[Object change descriptions]
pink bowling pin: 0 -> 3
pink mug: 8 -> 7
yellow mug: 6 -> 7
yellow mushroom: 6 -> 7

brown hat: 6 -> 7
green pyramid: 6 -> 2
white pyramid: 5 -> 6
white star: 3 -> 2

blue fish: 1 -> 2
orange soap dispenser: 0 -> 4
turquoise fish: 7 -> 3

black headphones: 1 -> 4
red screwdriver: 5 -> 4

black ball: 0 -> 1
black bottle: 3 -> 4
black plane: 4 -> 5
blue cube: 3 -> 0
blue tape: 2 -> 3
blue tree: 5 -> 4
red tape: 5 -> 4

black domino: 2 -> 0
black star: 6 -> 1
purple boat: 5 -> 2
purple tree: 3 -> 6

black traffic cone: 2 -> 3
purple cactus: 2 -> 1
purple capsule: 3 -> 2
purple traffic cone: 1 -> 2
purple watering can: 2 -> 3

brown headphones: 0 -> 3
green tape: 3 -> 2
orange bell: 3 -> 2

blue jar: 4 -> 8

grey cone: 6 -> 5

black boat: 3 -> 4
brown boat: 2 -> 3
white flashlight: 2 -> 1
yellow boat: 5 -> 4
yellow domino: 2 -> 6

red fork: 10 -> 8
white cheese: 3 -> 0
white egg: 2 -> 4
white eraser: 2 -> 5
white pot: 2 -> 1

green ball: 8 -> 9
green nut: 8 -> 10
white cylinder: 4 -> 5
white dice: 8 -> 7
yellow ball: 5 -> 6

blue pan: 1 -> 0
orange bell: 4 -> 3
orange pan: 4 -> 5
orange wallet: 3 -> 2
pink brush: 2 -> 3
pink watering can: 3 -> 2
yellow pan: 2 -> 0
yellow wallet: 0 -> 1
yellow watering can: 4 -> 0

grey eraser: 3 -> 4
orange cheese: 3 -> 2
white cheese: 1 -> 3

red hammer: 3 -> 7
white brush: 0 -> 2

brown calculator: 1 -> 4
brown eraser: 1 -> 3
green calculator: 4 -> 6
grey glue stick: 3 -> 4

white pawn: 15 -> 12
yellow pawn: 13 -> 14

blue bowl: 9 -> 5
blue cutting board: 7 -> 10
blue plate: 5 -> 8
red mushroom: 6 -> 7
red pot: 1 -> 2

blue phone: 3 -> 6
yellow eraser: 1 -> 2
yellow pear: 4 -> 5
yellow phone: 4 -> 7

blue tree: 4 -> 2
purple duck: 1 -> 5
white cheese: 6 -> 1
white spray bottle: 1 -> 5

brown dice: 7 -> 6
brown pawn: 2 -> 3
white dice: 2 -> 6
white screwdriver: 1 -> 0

What you are asked to do
From the entries above, restate word for word the lines from the line containing "grey cone: 6 -> 5" to the line containing "white cylinder: 4 -> 5", both ends included, and nothing more.

Problem solution
grey cone: 6 -> 5

black boat: 3 -> 4
brown boat: 2 -> 3
white flashlight: 2 -> 1
yellow boat: 5 -> 4
yellow domino: 2 -> 6

red fork: 10 -> 8
white cheese: 3 -> 0
white egg: 2 -> 4
white eraser: 2 -> 5
white pot: 2 -> 1

green ball: 8 -> 9
green nut: 8 -> 10
white cylinder: 4 -> 5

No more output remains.